## Directions for this task
The lines below that include the word "donut" are to be reported.

## Supplied data
.....
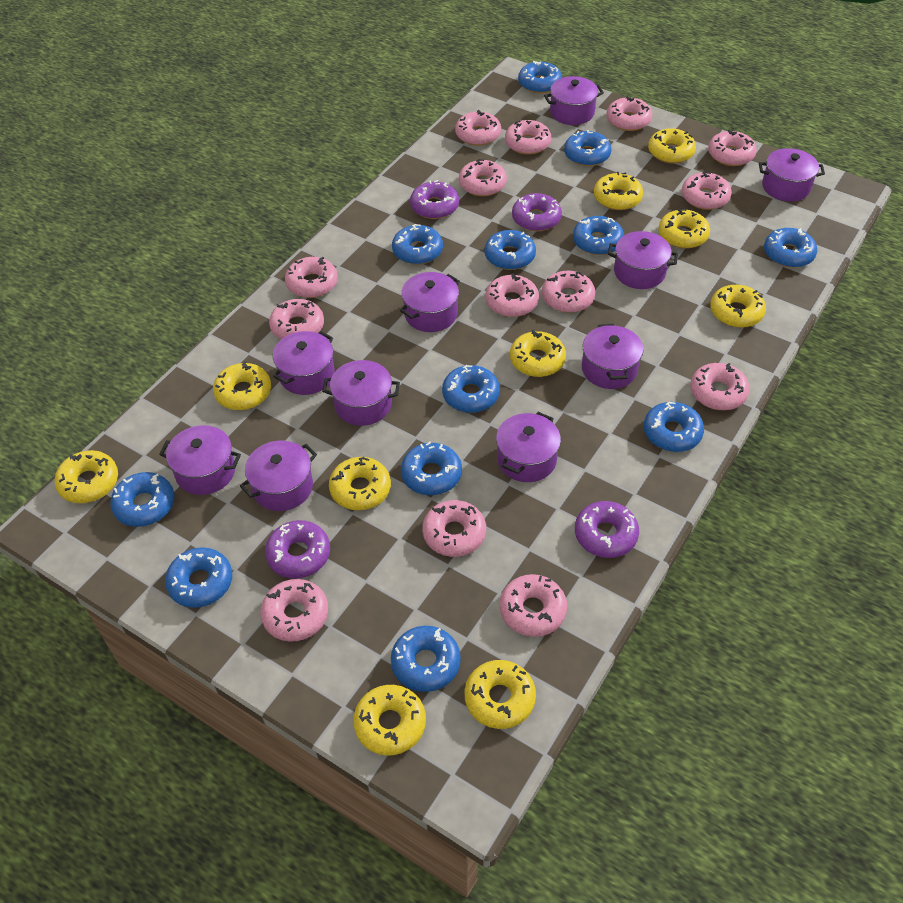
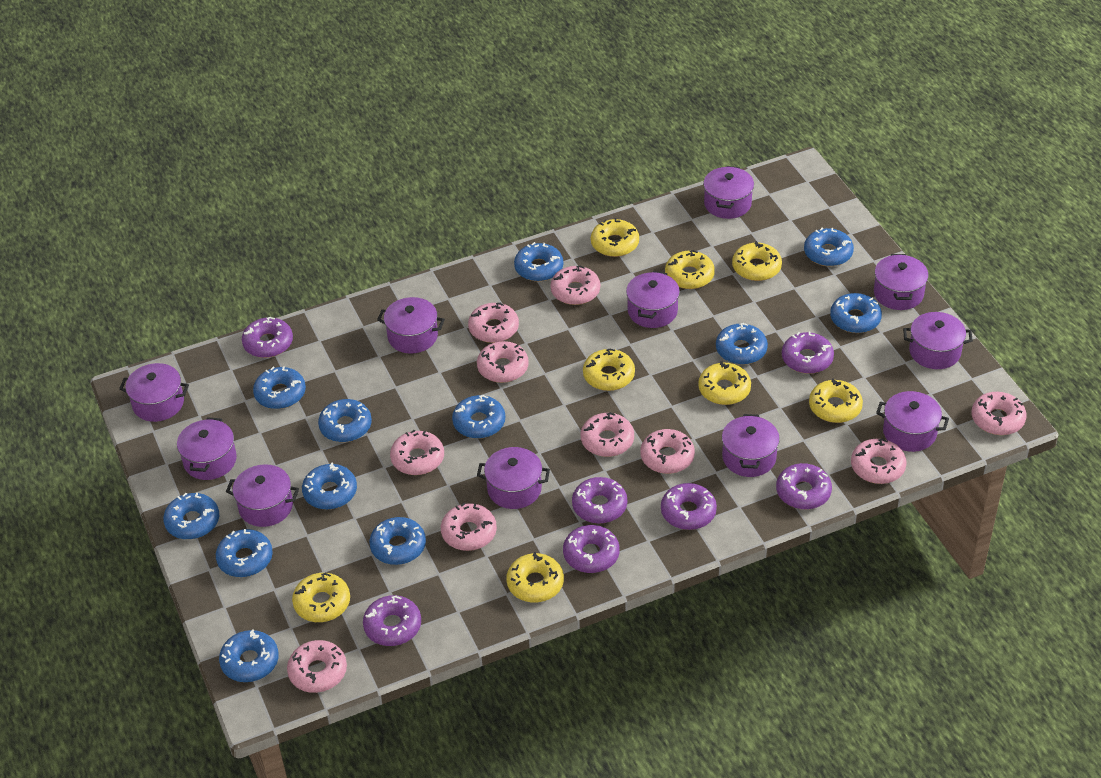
pink donut: 14 -> 10
purple donut: 4 -> 7
purple pot: 10 -> 11
yellow donut: 10 -> 8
.....
## Solution
pink donut: 14 -> 10
purple donut: 4 -> 7
yellow donut: 10 -> 8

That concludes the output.